◆ EXERCISE DESCRIPTION
Character for character, write out the data below.

Top of THE DATA

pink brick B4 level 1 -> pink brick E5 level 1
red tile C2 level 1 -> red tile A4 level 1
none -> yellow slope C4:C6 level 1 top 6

Bottom of THE DATA

◆ ANSWER TO THIS EXERCISE
pink brick B4 level 1 -> pink brick E5 level 1
red tile C2 level 1 -> red tile A4 level 1
none -> yellow slope C4:C6 level 1 top 6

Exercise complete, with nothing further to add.